• _SOURCE RECORDS_:

○ ○ ○ ○

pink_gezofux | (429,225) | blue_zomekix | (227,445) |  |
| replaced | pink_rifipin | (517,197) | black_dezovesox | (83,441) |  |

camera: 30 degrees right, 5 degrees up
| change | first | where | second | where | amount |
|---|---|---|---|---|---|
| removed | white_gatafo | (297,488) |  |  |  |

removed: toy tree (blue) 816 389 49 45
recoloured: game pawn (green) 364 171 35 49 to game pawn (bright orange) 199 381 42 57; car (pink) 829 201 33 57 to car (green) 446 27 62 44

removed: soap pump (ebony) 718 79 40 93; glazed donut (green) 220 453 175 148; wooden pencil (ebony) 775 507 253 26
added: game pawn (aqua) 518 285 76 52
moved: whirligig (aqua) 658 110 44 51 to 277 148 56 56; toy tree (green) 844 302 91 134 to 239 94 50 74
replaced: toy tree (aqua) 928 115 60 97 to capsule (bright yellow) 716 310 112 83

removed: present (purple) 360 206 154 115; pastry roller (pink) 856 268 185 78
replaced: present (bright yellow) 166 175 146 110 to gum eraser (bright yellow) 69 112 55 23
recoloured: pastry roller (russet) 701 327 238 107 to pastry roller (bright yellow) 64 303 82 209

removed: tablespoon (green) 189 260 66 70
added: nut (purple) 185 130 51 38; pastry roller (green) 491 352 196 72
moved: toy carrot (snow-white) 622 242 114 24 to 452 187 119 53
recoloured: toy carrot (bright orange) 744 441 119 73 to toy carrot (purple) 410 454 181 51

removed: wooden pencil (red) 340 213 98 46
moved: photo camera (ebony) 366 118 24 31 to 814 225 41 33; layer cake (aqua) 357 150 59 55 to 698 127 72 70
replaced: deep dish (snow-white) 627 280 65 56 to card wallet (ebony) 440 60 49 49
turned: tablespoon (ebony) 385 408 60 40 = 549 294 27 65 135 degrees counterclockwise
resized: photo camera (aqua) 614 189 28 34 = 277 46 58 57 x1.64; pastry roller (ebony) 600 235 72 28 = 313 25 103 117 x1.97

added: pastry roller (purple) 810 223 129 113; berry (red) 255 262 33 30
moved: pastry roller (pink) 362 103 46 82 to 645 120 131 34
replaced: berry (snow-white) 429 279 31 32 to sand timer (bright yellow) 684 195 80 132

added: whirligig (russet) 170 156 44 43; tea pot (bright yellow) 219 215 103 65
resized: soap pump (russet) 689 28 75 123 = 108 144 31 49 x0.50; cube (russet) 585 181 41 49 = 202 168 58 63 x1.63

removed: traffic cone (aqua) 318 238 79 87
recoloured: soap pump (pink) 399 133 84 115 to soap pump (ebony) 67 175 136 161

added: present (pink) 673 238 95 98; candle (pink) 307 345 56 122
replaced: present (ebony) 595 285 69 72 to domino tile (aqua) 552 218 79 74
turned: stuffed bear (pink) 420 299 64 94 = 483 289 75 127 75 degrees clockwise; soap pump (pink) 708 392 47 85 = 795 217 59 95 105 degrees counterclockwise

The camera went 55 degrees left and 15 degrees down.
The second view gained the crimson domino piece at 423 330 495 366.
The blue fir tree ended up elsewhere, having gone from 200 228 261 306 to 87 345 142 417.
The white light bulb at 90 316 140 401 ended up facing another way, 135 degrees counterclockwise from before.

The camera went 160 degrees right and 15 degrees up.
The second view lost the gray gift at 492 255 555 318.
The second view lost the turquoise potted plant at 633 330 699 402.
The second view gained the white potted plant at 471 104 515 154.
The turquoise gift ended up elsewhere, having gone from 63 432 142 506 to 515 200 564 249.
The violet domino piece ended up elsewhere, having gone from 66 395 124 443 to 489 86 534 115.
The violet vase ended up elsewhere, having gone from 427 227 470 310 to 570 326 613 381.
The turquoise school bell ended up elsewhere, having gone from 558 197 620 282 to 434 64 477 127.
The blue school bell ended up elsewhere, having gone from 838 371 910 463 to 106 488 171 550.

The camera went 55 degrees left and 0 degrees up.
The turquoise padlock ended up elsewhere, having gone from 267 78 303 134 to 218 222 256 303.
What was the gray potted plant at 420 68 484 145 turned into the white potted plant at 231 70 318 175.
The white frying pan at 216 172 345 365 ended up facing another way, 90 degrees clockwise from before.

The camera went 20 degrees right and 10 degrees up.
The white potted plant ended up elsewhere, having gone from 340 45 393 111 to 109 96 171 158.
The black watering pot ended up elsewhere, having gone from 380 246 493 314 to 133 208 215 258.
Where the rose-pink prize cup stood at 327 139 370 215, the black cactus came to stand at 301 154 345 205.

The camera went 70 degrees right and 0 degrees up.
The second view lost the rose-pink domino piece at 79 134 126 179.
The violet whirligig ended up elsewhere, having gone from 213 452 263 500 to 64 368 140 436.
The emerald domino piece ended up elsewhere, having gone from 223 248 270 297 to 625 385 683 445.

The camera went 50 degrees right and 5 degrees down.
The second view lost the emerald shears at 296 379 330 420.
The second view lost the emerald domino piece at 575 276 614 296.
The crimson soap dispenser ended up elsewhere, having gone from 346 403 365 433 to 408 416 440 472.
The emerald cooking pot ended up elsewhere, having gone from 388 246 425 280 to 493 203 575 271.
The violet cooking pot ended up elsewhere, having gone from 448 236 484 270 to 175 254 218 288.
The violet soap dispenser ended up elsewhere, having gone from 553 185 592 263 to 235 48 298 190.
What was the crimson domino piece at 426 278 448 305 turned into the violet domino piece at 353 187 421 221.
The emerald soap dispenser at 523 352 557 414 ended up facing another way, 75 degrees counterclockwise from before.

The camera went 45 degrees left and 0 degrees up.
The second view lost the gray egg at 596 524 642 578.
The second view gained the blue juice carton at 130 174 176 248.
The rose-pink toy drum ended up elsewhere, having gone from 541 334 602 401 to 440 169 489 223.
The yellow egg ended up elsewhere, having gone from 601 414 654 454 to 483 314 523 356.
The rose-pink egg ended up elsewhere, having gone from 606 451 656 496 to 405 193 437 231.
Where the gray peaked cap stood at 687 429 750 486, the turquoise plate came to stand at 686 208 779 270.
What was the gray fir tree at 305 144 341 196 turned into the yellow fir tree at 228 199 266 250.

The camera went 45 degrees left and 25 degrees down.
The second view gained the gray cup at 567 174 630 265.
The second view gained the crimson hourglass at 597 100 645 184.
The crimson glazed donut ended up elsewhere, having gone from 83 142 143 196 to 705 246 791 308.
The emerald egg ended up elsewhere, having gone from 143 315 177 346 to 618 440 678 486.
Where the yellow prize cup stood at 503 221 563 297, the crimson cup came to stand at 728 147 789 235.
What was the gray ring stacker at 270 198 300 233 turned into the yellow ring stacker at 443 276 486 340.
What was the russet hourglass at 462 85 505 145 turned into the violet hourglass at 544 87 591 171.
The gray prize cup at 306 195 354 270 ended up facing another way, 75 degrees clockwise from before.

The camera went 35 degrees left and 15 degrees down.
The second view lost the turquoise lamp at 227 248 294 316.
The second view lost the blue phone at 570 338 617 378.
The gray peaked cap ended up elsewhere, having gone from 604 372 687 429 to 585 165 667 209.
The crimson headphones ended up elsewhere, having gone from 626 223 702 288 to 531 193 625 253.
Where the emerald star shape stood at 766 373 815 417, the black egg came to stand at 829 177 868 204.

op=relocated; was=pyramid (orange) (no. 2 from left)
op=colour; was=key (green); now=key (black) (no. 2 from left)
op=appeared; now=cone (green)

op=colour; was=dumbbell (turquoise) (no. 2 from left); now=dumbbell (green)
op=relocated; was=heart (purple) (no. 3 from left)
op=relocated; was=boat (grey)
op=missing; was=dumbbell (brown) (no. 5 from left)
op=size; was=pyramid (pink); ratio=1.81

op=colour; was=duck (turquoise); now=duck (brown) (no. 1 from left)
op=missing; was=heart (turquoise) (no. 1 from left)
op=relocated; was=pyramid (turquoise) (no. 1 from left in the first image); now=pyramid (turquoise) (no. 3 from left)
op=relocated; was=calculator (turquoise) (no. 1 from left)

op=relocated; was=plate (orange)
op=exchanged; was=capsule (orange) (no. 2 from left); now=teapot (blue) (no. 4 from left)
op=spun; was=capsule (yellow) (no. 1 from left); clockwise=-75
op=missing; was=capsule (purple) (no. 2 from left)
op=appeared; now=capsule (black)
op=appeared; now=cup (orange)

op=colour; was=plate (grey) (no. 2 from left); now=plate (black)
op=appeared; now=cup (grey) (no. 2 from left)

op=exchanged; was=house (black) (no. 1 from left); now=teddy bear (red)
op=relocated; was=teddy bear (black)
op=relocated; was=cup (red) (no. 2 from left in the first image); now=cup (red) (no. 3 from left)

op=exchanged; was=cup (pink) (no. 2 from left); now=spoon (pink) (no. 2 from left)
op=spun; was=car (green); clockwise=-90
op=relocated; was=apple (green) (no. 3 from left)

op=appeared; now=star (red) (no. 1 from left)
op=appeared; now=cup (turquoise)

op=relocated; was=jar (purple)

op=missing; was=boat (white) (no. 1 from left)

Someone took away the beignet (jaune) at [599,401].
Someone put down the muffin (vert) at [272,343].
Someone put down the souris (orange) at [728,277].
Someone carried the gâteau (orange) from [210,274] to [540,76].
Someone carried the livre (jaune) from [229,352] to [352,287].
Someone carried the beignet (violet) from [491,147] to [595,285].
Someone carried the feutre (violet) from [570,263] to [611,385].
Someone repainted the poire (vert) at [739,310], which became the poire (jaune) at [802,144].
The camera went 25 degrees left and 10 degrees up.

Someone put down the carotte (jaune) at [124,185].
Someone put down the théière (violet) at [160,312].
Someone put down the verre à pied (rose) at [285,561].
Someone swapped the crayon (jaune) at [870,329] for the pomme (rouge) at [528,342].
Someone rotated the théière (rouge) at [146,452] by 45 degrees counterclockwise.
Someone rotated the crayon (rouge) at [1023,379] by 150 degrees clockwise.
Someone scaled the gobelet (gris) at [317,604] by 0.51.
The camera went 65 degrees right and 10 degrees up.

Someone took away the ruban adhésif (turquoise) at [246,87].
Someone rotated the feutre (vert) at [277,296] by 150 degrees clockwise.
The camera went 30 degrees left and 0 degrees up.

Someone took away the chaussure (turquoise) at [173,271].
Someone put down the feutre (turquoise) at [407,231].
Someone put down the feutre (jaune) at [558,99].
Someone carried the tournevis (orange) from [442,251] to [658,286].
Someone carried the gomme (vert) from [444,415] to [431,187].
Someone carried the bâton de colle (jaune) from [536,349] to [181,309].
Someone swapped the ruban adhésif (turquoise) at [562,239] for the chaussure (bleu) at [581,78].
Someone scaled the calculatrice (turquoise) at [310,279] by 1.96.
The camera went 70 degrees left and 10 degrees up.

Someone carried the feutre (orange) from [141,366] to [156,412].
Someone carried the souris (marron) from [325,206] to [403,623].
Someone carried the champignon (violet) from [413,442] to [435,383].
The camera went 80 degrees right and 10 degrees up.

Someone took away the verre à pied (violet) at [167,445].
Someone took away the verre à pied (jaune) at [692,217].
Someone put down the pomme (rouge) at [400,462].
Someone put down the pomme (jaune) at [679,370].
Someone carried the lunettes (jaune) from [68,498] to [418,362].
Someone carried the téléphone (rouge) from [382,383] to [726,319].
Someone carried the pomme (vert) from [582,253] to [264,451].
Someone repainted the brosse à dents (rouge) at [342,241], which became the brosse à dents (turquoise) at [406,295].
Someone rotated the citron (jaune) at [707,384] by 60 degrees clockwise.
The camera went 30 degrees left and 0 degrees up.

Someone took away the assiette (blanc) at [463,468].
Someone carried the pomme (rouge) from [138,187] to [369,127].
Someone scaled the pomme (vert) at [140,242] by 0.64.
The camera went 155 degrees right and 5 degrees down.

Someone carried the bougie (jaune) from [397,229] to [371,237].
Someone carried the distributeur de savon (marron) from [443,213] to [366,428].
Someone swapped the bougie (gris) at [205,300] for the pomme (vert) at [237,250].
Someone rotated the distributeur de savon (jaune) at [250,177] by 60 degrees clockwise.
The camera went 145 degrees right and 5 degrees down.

○ ○ ○ ○

• _EXERCISE_:
Beginning at the line with "Someone put down the muffin" and stopping after the line with "Someone carried the feutre (violet)", please write out every line of the data above exactly and nothing else.

• _RESULT_:
Someone put down the muffin (vert) at [272,343].
Someone put down the souris (orange) at [728,277].
Someone carried the gâteau (orange) from [210,274] to [540,76].
Someone carried the livre (jaune) from [229,352] to [352,287].
Someone carried the beignet (violet) from [491,147] to [595,285].
Someone carried the feutre (violet) from [570,263] to [611,385].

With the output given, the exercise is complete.